## Your instructions
Transcribe exactly the line that contains "U1: TL082 -> OPA2134" and each line that comes after it in the material, the last line included, and nothing more.

## Raw data

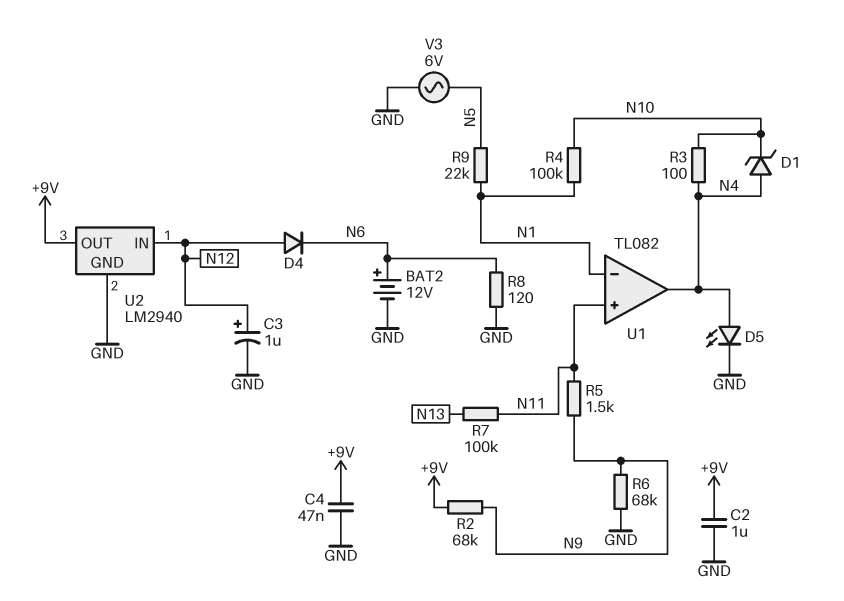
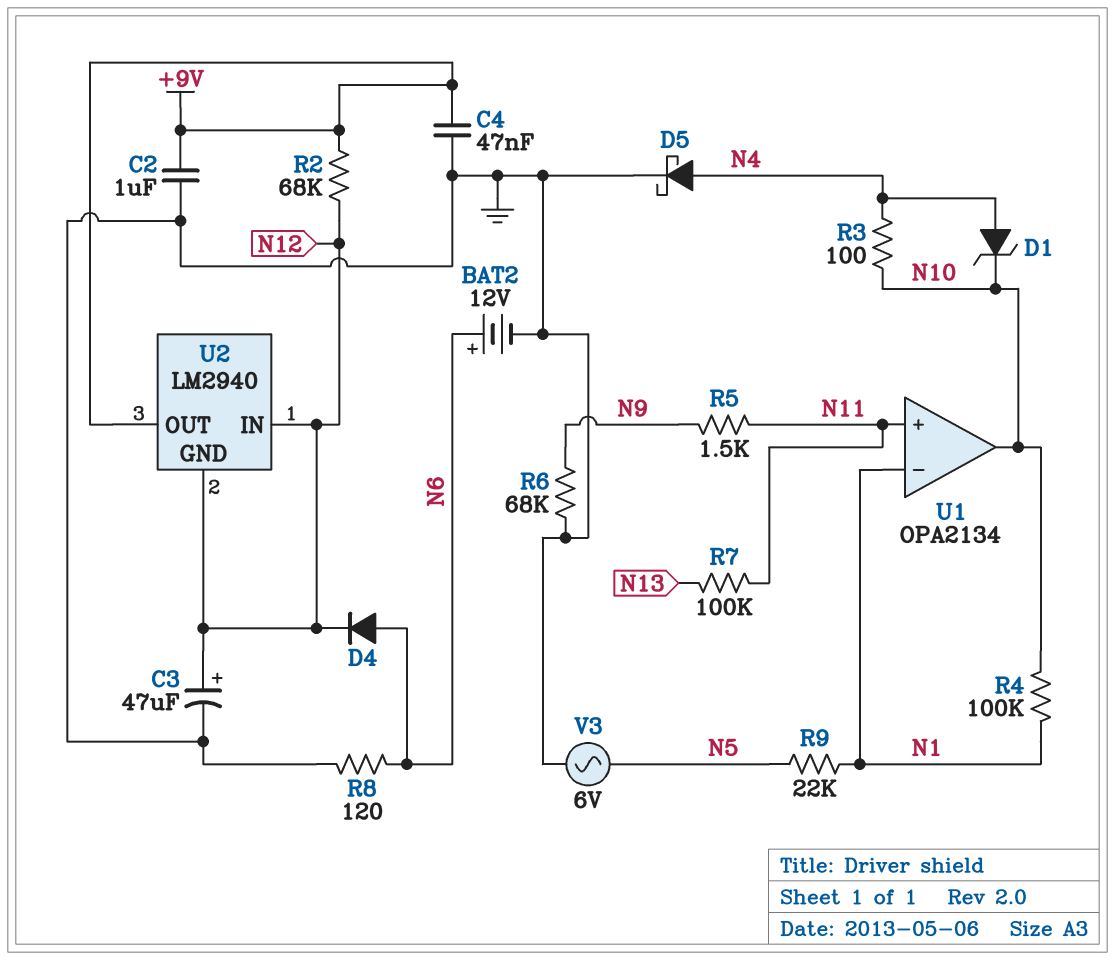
C3: 1uF (plus N12, minus GND) -> 47uF (plus N12, minus GND)
D4: diode (A N12, K N6) -> diode (A N6, K N12)
D5: LED (A N4, K GND) -> schottky (A N4, K GND)
R2: 68k (+9V, N9) -> 68k (+9V, N12)
U1: TL082 -> OPA2134
U1 pin out: N4 -> N10
U2 pin GND: GND -> N12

## Exercise response
U1: TL082 -> OPA2134
U1 pin out: N4 -> N10
U2 pin GND: GND -> N12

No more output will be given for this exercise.